• _Given information_
———

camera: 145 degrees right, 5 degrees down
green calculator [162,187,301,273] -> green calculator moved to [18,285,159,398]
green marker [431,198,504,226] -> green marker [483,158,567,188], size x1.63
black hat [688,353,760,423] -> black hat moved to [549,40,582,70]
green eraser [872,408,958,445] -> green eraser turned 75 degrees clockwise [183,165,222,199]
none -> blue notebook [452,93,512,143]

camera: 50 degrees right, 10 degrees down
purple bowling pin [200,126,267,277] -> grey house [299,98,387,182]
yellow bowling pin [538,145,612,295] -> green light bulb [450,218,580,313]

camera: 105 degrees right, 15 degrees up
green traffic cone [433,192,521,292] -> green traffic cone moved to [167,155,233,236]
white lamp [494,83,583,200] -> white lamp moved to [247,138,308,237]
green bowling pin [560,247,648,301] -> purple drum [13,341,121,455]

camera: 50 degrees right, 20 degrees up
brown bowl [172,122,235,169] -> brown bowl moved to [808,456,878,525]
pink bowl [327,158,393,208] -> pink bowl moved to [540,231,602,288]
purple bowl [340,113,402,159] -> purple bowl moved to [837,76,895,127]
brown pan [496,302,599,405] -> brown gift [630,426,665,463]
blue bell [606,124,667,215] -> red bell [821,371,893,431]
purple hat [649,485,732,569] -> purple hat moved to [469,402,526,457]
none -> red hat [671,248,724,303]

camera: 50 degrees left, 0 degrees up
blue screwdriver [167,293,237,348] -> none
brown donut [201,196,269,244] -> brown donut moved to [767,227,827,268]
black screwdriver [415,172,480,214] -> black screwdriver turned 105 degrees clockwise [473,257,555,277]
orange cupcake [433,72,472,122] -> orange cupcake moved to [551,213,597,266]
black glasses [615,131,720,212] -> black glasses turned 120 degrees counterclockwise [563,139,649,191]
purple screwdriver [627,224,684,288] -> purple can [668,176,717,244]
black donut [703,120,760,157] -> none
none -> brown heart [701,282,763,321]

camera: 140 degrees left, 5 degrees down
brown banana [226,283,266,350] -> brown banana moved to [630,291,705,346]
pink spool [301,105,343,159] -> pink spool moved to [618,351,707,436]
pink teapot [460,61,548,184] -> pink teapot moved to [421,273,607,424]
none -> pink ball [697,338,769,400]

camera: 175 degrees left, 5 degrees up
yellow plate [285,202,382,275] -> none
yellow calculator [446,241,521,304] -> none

———

• _Your instructions_
Please set down each entry again, word for word.

• _Answer to this problem_
camera: 145 degrees right, 5 degrees down
green calculator [162,187,301,273] -> green calculator moved to [18,285,159,398]
green marker [431,198,504,226] -> green marker [483,158,567,188], size x1.63
black hat [688,353,760,423] -> black hat moved to [549,40,582,70]
green eraser [872,408,958,445] -> green eraser turned 75 degrees clockwise [183,165,222,199]
none -> blue notebook [452,93,512,143]

camera: 50 degrees right, 10 degrees down
purple bowling pin [200,126,267,277] -> grey house [299,98,387,182]
yellow bowling pin [538,145,612,295] -> green light bulb [450,218,580,313]

camera: 105 degrees right, 15 degrees up
green traffic cone [433,192,521,292] -> green traffic cone moved to [167,155,233,236]
white lamp [494,83,583,200] -> white lamp moved to [247,138,308,237]
green bowling pin [560,247,648,301] -> purple drum [13,341,121,455]

camera: 50 degrees right, 20 degrees up
brown bowl [172,122,235,169] -> brown bowl moved to [808,456,878,525]
pink bowl [327,158,393,208] -> pink bowl moved to [540,231,602,288]
purple bowl [340,113,402,159] -> purple bowl moved to [837,76,895,127]
brown pan [496,302,599,405] -> brown gift [630,426,665,463]
blue bell [606,124,667,215] -> red bell [821,371,893,431]
purple hat [649,485,732,569] -> purple hat moved to [469,402,526,457]
none -> red hat [671,248,724,303]

camera: 50 degrees left, 0 degrees up
blue screwdriver [167,293,237,348] -> none
brown donut [201,196,269,244] -> brown donut moved to [767,227,827,268]
black screwdriver [415,172,480,214] -> black screwdriver turned 105 degrees clockwise [473,257,555,277]
orange cupcake [433,72,472,122] -> orange cupcake moved to [551,213,597,266]
black glasses [615,131,720,212] -> black glasses turned 120 degrees counterclockwise [563,139,649,191]
purple screwdriver [627,224,684,288] -> purple can [668,176,717,244]
black donut [703,120,760,157] -> none
none -> brown heart [701,282,763,321]

camera: 140 degrees left, 5 degrees down
brown banana [226,283,266,350] -> brown banana moved to [630,291,705,346]
pink spool [301,105,343,159] -> pink spool moved to [618,351,707,436]
pink teapot [460,61,548,184] -> pink teapot moved to [421,273,607,424]
none -> pink ball [697,338,769,400]

camera: 175 degrees left, 5 degrees up
yellow plate [285,202,382,275] -> none
yellow calculator [446,241,521,304] -> none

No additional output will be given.